I'd like every line from the material below that has "camera" in it.

→ **Data extract**
● ● ● ●

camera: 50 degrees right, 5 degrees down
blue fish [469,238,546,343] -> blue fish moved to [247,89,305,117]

● ● ● ●

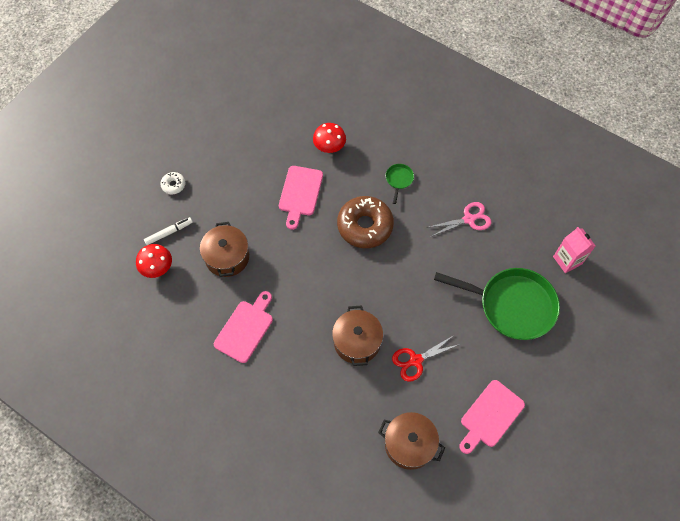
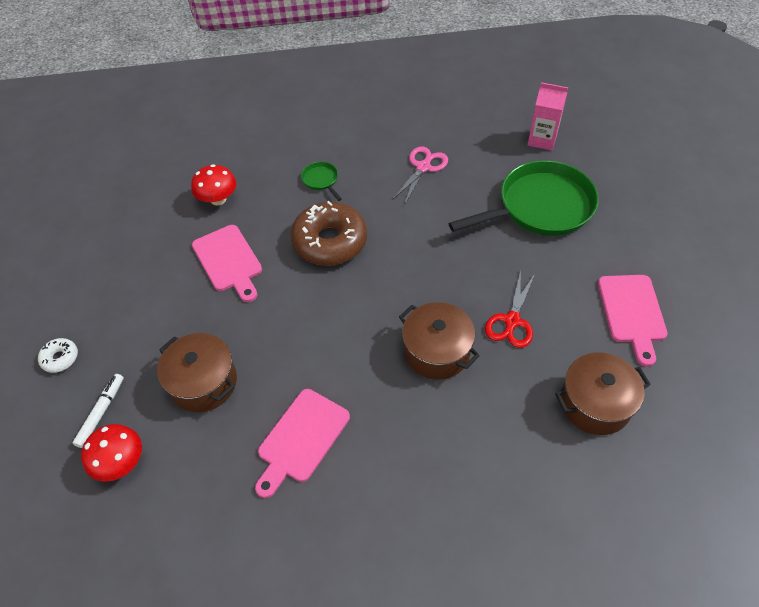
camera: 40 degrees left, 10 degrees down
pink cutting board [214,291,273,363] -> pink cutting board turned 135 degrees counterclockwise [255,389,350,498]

● ● ● ●

→ **Exercise response**
camera: 50 degrees right, 5 degrees down
camera: 40 degrees left, 10 degrees down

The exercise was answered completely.